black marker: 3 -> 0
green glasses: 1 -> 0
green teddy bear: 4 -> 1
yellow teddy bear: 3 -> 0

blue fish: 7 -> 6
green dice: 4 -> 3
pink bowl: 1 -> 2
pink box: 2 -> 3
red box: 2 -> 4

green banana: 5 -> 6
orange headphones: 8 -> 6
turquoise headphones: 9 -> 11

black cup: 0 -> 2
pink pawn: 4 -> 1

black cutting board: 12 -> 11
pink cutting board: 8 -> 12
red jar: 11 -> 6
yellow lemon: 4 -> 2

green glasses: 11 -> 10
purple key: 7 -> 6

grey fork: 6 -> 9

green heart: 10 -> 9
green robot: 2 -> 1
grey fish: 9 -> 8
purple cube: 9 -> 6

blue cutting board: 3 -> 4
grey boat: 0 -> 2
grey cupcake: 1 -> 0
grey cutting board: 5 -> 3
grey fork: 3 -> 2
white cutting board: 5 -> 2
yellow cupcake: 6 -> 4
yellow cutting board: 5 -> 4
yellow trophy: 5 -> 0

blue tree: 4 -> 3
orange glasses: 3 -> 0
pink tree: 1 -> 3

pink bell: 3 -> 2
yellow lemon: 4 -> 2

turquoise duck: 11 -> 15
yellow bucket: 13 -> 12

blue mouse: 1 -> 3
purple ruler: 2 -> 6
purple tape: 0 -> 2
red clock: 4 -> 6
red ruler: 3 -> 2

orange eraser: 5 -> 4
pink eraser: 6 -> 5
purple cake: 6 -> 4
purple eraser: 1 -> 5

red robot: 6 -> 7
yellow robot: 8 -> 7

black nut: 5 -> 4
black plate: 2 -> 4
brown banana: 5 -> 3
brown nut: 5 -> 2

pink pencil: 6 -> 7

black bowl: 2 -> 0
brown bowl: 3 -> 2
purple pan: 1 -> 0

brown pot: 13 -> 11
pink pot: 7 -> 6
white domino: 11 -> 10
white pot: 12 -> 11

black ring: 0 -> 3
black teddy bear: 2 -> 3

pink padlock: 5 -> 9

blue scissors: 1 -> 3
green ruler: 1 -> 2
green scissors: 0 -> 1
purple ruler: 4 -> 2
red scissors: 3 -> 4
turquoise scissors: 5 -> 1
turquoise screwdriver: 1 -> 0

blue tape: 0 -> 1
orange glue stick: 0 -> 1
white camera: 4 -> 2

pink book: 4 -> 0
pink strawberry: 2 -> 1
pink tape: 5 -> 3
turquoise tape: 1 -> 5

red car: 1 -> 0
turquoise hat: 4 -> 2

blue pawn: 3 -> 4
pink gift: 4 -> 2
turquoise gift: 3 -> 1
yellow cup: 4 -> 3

_ _ _ _ _

#### What to do:
Print out all the material above, unaltered.

#### Solved exercise:
black marker: 3 -> 0
green glasses: 1 -> 0
green teddy bear: 4 -> 1
yellow teddy bear: 3 -> 0

blue fish: 7 -> 6
green dice: 4 -> 3
pink bowl: 1 -> 2
pink box: 2 -> 3
red box: 2 -> 4

green banana: 5 -> 6
orange headphones: 8 -> 6
turquoise headphones: 9 -> 11

black cup: 0 -> 2
pink pawn: 4 -> 1

black cutting board: 12 -> 11
pink cutting board: 8 -> 12
red jar: 11 -> 6
yellow lemon: 4 -> 2

green glasses: 11 -> 10
purple key: 7 -> 6

grey fork: 6 -> 9

green heart: 10 -> 9
green robot: 2 -> 1
grey fish: 9 -> 8
purple cube: 9 -> 6

blue cutting board: 3 -> 4
grey boat: 0 -> 2
grey cupcake: 1 -> 0
grey cutting board: 5 -> 3
grey fork: 3 -> 2
white cutting board: 5 -> 2
yellow cupcake: 6 -> 4
yellow cutting board: 5 -> 4
yellow trophy: 5 -> 0

blue tree: 4 -> 3
orange glasses: 3 -> 0
pink tree: 1 -> 3

pink bell: 3 -> 2
yellow lemon: 4 -> 2

turquoise duck: 11 -> 15
yellow bucket: 13 -> 12

blue mouse: 1 -> 3
purple ruler: 2 -> 6
purple tape: 0 -> 2
red clock: 4 -> 6
red ruler: 3 -> 2

orange eraser: 5 -> 4
pink eraser: 6 -> 5
purple cake: 6 -> 4
purple eraser: 1 -> 5

red robot: 6 -> 7
yellow robot: 8 -> 7

black nut: 5 -> 4
black plate: 2 -> 4
brown banana: 5 -> 3
brown nut: 5 -> 2

pink pencil: 6 -> 7

black bowl: 2 -> 0
brown bowl: 3 -> 2
purple pan: 1 -> 0

brown pot: 13 -> 11
pink pot: 7 -> 6
white domino: 11 -> 10
white pot: 12 -> 11

black ring: 0 -> 3
black teddy bear: 2 -> 3

pink padlock: 5 -> 9

blue scissors: 1 -> 3
green ruler: 1 -> 2
green scissors: 0 -> 1
purple ruler: 4 -> 2
red scissors: 3 -> 4
turquoise scissors: 5 -> 1
turquoise screwdriver: 1 -> 0

blue tape: 0 -> 1
orange glue stick: 0 -> 1
white camera: 4 -> 2

pink book: 4 -> 0
pink strawberry: 2 -> 1
pink tape: 5 -> 3
turquoise tape: 1 -> 5

red car: 1 -> 0
turquoise hat: 4 -> 2

blue pawn: 3 -> 4
pink gift: 4 -> 2
turquoise gift: 3 -> 1
yellow cup: 4 -> 3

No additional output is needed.